▸ **Requirement**
Return the whole listing exactly, omitting the pictures.

▸ **Extracted records**

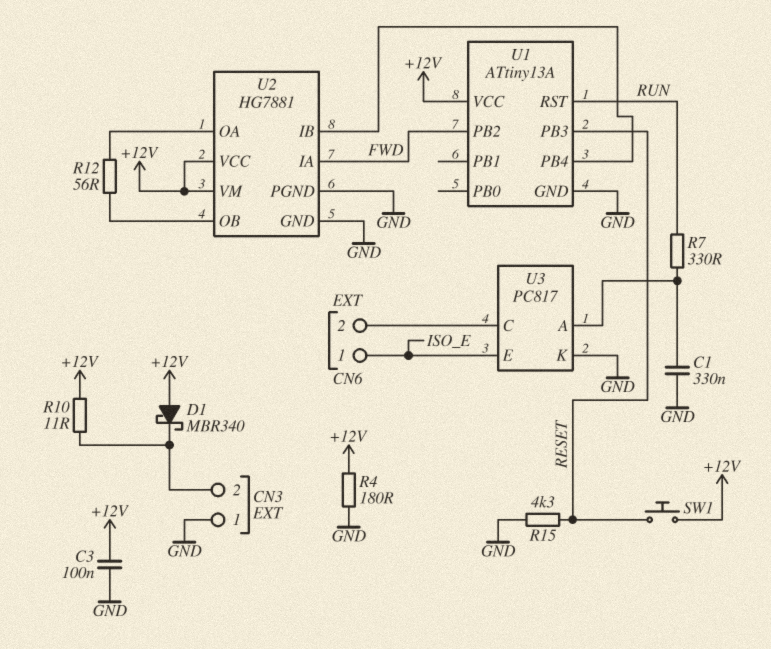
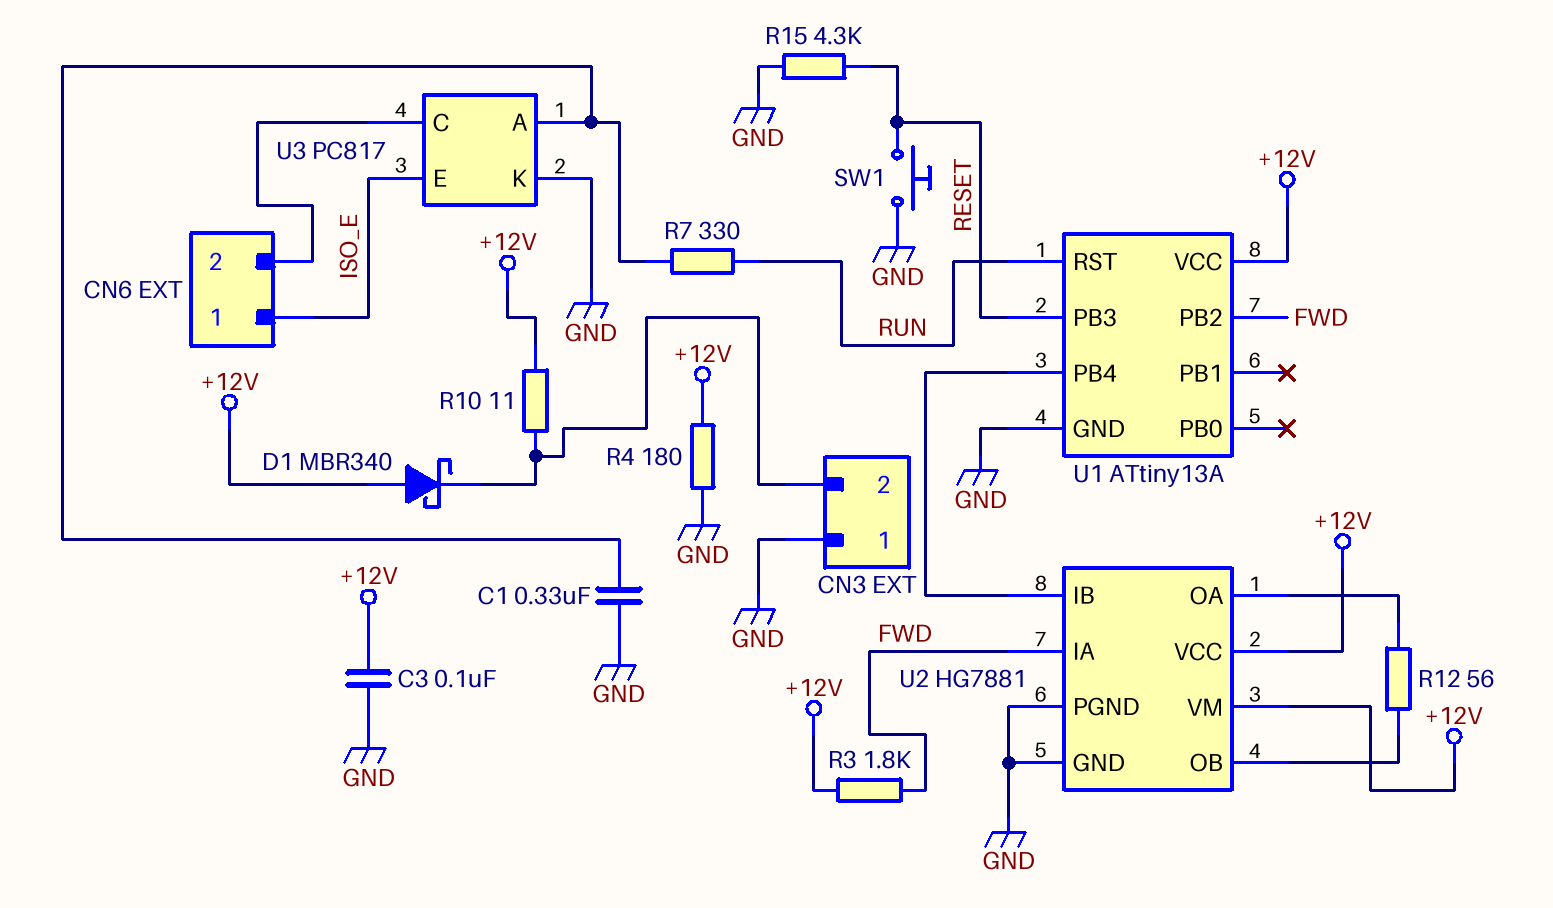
R3: none -> 1.8k (+12V, FWD)
SW1: button (+12V, RESET) -> button (GND, RESET)

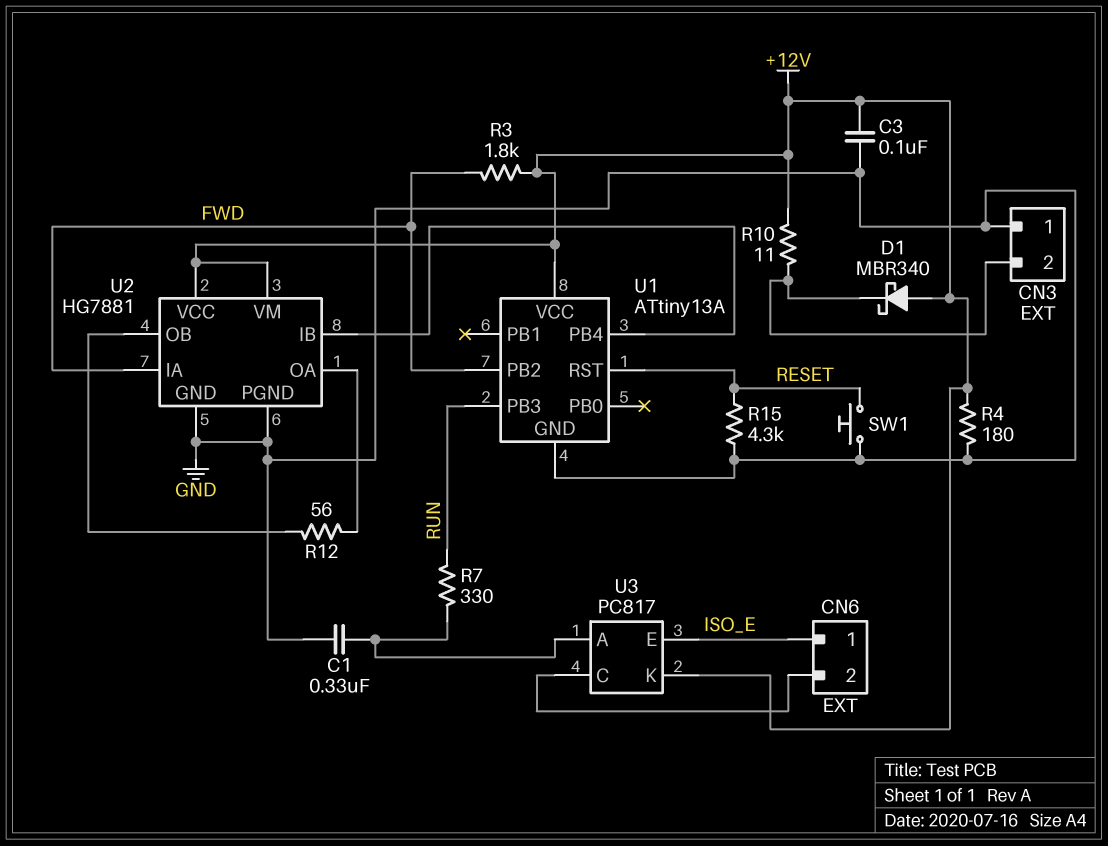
U1 pin PB3: RESET -> RUN
U1 pin RST: RUN -> RESET
U3 pin K: GND -> +12V

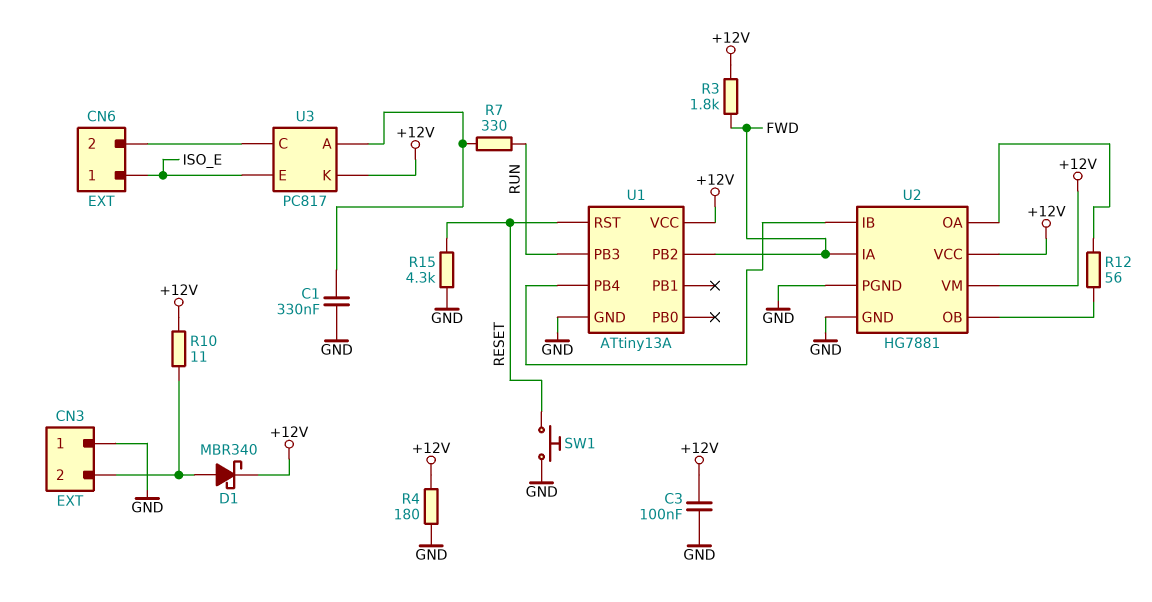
D1: schottky MBR340 (A +12V, K CN3/2) -> schottky MBR340 (A CN3/2, K +12V)

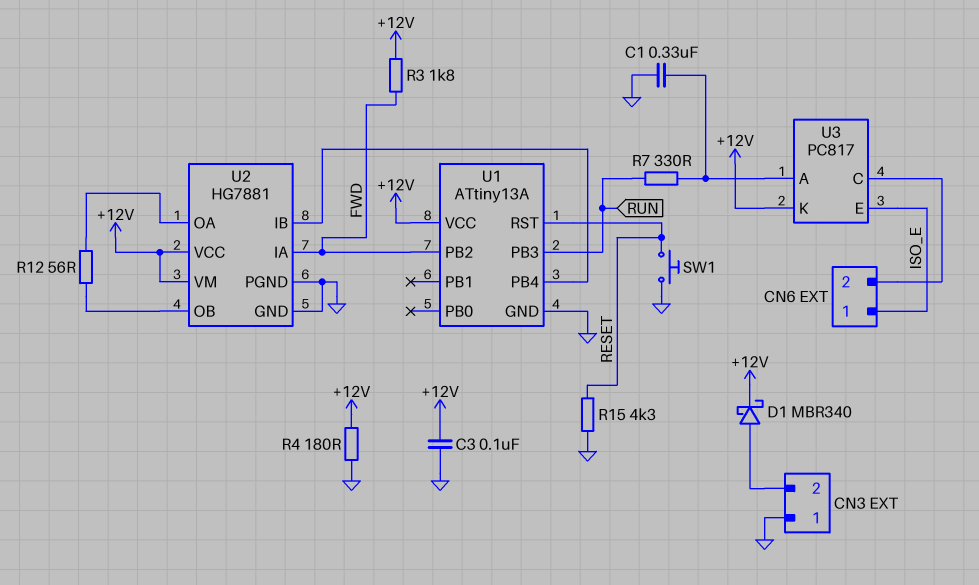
R10: 11 (+12V, CN3/2) -> none

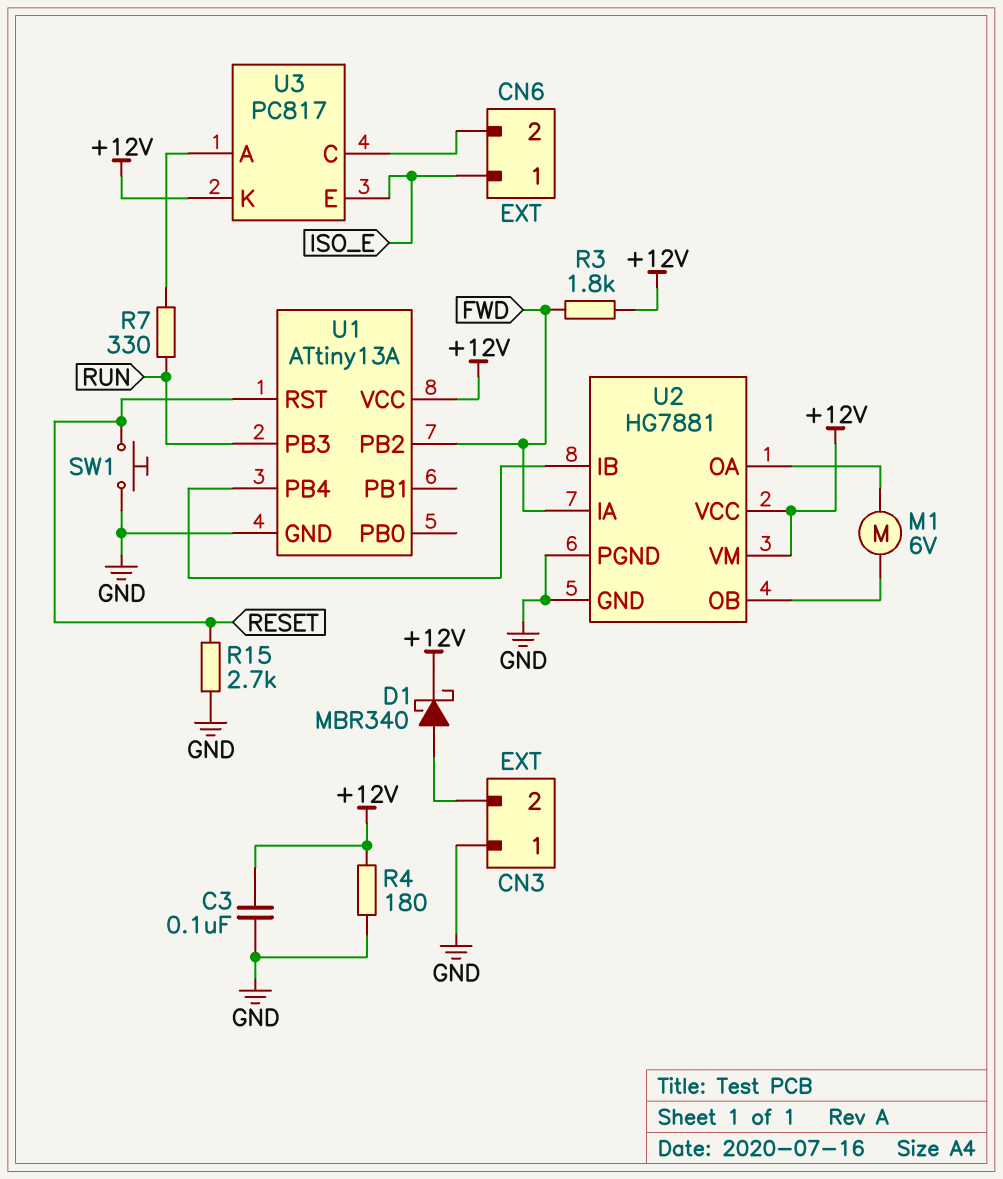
C1: 330nF (GND, U3/A) -> none
M1: none -> motor 6V (U2/OA, U2/OB)
R12: 56 (U2/OA, U2/OB) -> none
R15: 4.3k (GND, RESET) -> 2.7k (GND, RESET)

▸ **Exercise output**
R3: none -> 1.8k (+12V, FWD)
SW1: button (+12V, RESET) -> button (GND, RESET)

U1 pin PB3: RESET -> RUN
U1 pin RST: RUN -> RESET
U3 pin K: GND -> +12V

D1: schottky MBR340 (A +12V, K CN3/2) -> schottky MBR340 (A CN3/2, K +12V)

R10: 11 (+12V, CN3/2) -> none

C1: 330nF (GND, U3/A) -> none
M1: none -> motor 6V (U2/OA, U2/OB)
R12: 56 (U2/OA, U2/OB) -> none
R15: 4.3k (GND, RESET) -> 2.7k (GND, RESET)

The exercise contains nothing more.